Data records
━━━━━━━━━━━━━━━━━━━━
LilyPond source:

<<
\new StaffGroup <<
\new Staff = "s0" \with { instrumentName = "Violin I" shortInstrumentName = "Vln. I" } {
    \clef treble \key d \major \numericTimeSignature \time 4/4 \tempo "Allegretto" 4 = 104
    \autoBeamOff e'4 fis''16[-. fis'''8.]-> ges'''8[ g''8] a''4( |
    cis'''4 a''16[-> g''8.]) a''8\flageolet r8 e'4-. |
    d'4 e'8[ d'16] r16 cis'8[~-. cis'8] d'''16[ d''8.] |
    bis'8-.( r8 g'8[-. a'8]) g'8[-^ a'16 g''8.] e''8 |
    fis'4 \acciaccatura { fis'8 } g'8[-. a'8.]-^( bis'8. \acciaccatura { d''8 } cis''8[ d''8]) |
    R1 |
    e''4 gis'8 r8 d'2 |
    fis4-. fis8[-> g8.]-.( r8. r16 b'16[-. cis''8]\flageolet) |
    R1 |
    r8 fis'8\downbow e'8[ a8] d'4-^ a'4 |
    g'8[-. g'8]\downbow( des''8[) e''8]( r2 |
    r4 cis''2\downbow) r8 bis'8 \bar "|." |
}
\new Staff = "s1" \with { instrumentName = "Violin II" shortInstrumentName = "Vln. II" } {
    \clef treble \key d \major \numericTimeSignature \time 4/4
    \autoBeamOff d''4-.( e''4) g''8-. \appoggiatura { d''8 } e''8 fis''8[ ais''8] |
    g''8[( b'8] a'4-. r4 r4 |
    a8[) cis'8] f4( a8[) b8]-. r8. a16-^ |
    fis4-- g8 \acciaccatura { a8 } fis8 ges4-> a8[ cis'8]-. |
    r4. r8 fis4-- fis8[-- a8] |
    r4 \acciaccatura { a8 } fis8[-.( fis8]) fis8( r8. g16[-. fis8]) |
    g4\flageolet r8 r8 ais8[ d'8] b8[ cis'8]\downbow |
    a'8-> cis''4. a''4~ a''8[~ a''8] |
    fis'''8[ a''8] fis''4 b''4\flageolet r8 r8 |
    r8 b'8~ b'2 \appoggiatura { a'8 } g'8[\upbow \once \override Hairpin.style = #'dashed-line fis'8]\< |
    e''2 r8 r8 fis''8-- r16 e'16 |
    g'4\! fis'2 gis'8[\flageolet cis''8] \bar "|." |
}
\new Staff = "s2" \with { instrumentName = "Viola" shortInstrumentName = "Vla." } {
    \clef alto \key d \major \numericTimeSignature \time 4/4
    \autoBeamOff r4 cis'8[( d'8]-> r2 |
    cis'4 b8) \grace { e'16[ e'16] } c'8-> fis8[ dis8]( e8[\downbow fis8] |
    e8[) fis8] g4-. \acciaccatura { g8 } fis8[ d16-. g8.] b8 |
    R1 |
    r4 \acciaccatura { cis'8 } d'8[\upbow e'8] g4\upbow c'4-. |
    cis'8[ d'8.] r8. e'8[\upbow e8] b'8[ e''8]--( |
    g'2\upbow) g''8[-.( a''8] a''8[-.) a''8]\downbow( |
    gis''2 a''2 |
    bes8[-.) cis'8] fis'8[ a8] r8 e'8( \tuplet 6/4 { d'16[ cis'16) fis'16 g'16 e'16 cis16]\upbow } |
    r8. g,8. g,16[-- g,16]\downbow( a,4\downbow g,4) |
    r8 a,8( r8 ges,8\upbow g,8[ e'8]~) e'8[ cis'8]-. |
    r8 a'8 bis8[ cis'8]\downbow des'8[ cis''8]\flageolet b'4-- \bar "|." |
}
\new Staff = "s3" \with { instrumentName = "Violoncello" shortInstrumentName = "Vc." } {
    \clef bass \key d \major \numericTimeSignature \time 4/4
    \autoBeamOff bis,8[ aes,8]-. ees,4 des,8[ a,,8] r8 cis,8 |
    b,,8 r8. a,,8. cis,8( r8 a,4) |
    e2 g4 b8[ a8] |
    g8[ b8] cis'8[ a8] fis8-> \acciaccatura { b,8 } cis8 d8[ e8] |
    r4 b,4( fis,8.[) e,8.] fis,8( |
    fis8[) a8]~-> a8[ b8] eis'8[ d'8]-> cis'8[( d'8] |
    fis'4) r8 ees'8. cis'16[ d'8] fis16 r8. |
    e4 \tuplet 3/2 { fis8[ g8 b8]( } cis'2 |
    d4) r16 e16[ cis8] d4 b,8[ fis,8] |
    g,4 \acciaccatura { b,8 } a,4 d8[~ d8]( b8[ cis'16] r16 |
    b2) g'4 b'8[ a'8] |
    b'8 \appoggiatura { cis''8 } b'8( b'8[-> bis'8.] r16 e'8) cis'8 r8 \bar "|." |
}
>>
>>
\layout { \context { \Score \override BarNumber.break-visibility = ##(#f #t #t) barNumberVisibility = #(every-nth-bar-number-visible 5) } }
━━━━━━━━━━━━━━━━━━━━
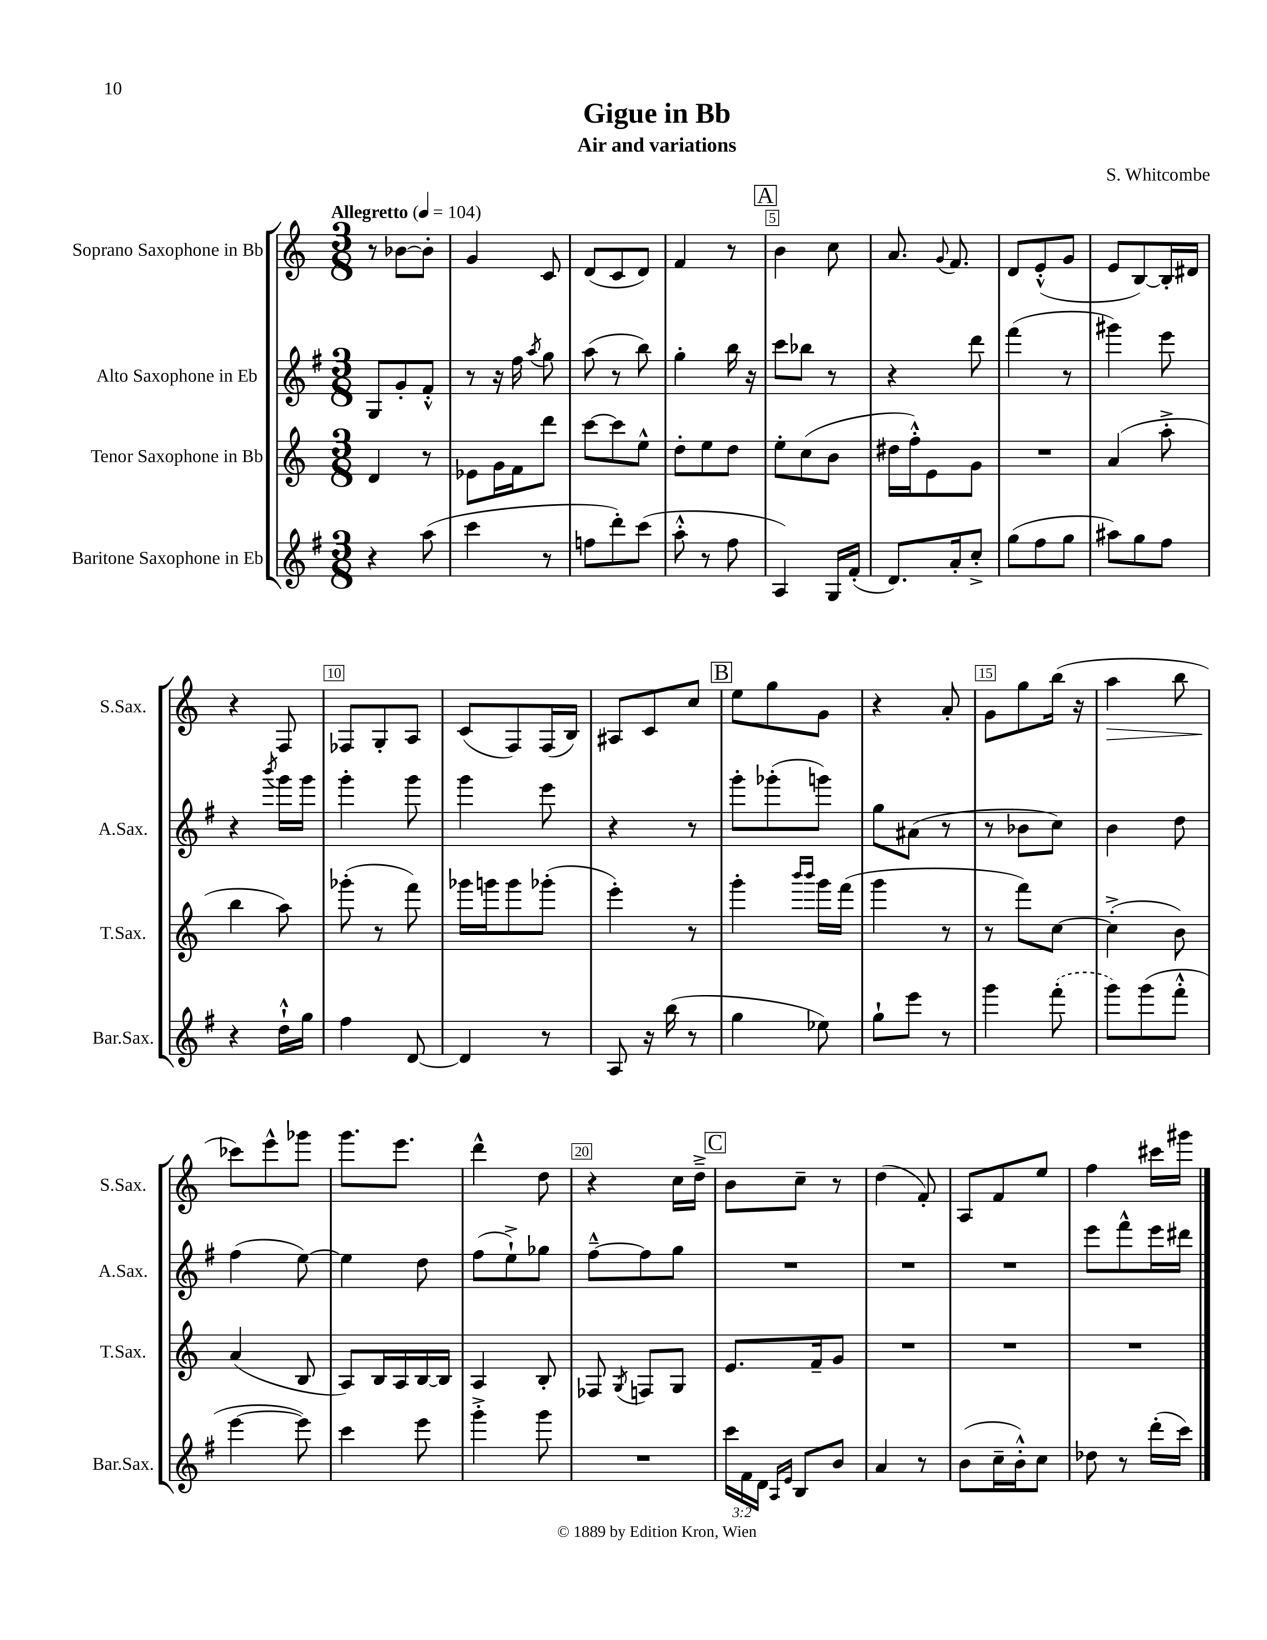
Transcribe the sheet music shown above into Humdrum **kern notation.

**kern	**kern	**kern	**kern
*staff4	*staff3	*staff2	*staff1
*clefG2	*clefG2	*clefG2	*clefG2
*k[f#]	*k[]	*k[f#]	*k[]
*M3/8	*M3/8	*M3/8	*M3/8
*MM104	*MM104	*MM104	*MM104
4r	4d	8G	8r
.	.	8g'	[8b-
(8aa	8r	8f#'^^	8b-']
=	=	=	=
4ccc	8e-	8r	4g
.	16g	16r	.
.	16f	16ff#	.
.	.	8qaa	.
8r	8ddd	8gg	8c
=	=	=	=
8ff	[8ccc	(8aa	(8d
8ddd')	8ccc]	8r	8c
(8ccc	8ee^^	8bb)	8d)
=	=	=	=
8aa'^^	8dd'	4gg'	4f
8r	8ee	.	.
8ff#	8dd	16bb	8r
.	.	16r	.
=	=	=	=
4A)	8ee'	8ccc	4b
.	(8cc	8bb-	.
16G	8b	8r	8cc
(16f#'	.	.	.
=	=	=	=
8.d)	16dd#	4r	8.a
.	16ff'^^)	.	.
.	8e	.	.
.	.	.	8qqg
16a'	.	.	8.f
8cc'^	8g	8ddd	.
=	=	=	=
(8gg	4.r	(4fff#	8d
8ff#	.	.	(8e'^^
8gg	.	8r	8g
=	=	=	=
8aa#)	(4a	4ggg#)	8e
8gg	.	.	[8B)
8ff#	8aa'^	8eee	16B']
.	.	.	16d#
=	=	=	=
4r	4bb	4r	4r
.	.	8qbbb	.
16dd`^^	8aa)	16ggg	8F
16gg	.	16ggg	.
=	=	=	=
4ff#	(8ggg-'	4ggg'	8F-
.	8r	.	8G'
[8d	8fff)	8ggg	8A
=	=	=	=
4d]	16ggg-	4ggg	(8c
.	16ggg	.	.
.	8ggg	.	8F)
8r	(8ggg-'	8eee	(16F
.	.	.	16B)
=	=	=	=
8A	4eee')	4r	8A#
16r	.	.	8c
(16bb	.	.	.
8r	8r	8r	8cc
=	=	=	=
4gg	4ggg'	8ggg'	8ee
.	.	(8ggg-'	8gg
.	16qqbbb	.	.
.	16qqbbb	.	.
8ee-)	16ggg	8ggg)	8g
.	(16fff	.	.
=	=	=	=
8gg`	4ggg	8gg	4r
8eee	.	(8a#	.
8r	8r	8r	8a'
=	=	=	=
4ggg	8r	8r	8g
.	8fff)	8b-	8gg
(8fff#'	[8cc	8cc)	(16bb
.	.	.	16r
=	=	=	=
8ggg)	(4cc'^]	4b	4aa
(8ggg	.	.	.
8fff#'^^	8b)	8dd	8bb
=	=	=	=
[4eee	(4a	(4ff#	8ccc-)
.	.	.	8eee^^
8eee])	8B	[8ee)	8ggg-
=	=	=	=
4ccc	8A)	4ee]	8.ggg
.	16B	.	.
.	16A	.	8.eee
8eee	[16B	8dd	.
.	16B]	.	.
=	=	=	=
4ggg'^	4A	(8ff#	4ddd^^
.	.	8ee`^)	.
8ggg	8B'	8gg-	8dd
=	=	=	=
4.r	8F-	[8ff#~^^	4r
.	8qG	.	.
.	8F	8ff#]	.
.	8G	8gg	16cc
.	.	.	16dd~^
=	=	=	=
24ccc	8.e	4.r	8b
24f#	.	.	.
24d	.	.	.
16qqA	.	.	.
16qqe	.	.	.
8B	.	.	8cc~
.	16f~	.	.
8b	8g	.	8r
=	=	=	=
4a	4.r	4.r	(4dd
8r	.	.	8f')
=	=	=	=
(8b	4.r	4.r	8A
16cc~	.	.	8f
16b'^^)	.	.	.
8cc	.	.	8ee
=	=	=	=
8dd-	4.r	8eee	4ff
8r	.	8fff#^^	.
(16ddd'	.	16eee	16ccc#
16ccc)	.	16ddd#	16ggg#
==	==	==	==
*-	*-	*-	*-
━━━━━━━━━━━━━━━━━━━━
[Exercise] From the items above, pull out each line that contains the string "appoggiatura", and copy those lines in full.

[Task answer]
    \autoBeamOff d''4-.( e''4) g''8-. \appoggiatura { d''8 } e''8 fis''8[ ais''8] |
    r8 b'8~ b'2 \appoggiatura { a'8 } g'8[\upbow \once \override Hairpin.style = #'dashed-line fis'8]\< |
    b'8 \appoggiatura { cis''8 } b'8( b'8[-> bis'8.] r16 e'8) cis'8 r8 \bar "|." |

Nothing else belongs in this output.